:: YOUR GOAL ::
Wherever a line in the records contains the word "none", return that line.

:: WORKING DATA ::
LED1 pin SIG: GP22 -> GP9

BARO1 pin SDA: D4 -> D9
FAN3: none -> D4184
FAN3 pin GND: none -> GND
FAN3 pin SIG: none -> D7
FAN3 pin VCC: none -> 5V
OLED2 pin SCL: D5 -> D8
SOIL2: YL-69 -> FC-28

:: SOLUTION TO THE PROBLEM ::
FAN3: none -> D4184
FAN3 pin GND: none -> GND
FAN3 pin SIG: none -> D7
FAN3 pin VCC: none -> 5V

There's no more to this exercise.